=== MATERIAL SUPPLIED ===
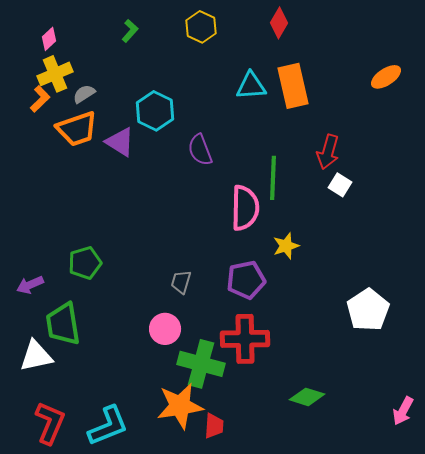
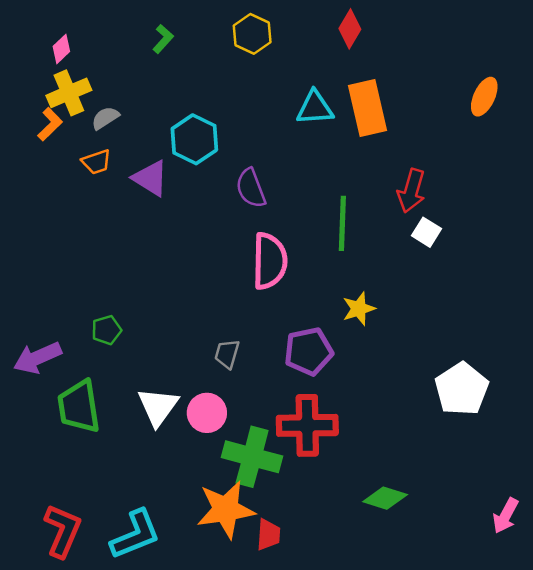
orange ellipse: (386, 77) -> (484, 97), turned -32
orange trapezoid: (77, 129) -> (96, 162), size x0.6
pink semicircle: (245, 208) -> (270, 261), moved
green pentagon: (85, 263) -> (107, 330), size x0.7
purple arrow: (30, 285) -> (37, 358), size x1.4
white triangle: (36, 356) -> (158, 407), moved, turned -42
===
**WORK TO COMPLETE**
Return the full listing exactly as written, without any of its images.

**EXERCISE RESULT**
orange ellipse: (386, 77) -> (484, 97), turned -32
orange trapezoid: (77, 129) -> (96, 162), size x0.6
pink semicircle: (245, 208) -> (270, 261), moved
green pentagon: (85, 263) -> (107, 330), size x0.7
purple arrow: (30, 285) -> (37, 358), size x1.4
white triangle: (36, 356) -> (158, 407), moved, turned -42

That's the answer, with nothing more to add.